═══ EXTRACTED INFORMATION ═══

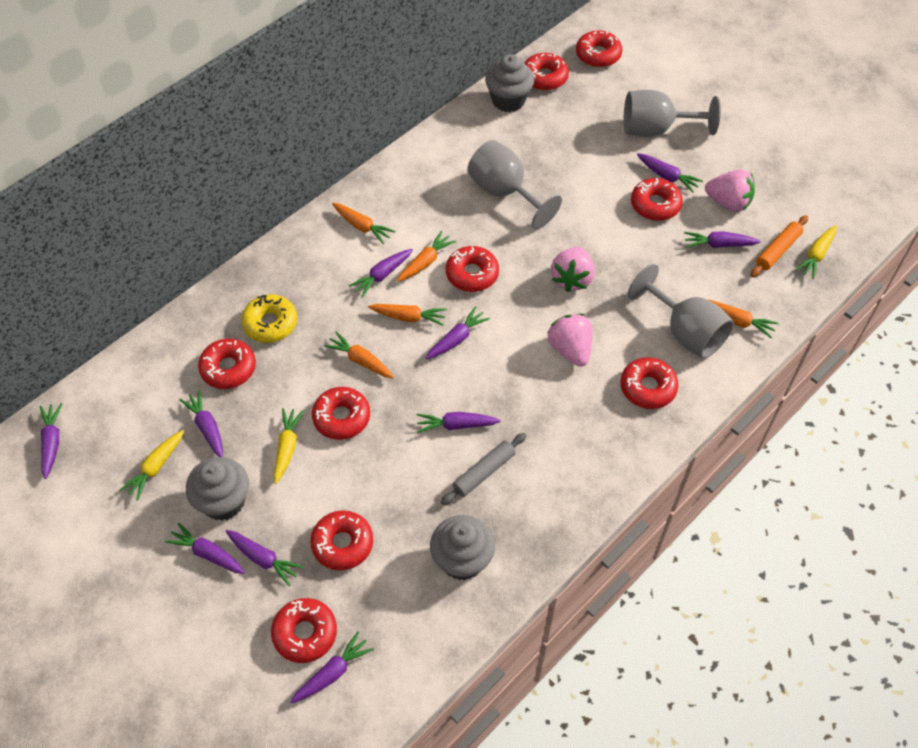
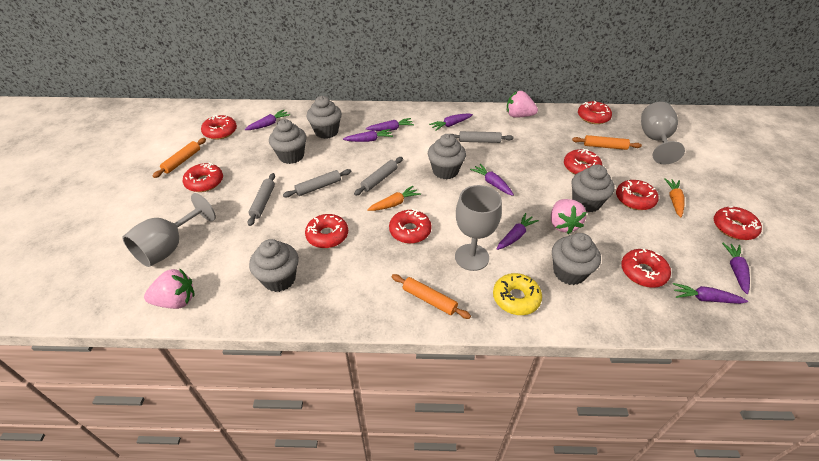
grey cupcake: 3 -> 6
grey rolling pin: 1 -> 4
orange carrot: 5 -> 2
orange rolling pin: 1 -> 3
purple carrot: 10 -> 8
yellow carrot: 3 -> 0

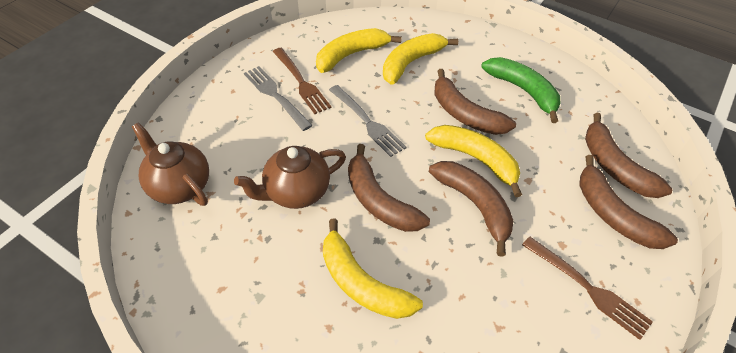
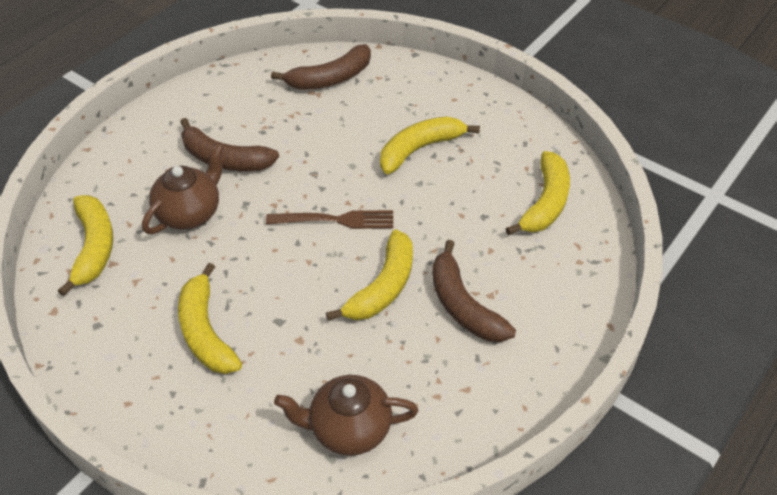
brown banana: 5 -> 3
brown fork: 2 -> 1
green banana: 1 -> 0
grey fork: 2 -> 0
yellow banana: 4 -> 5

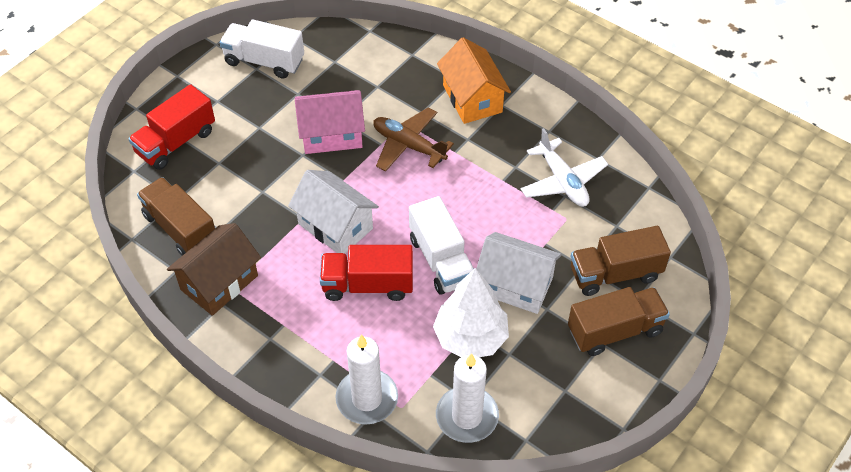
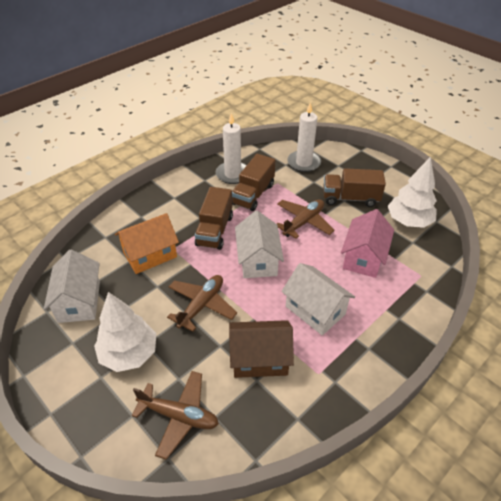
brown plane: 1 -> 3
red truck: 2 -> 0
white house: 2 -> 3
white plane: 1 -> 0
white tree: 1 -> 2
white truck: 2 -> 0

═══

**WORK REQUEST**. Look through the entries above. Extract each line with the word "orange".

**WRITTEN ANSWER**.
orange carrot: 5 -> 2
orange rolling pin: 1 -> 3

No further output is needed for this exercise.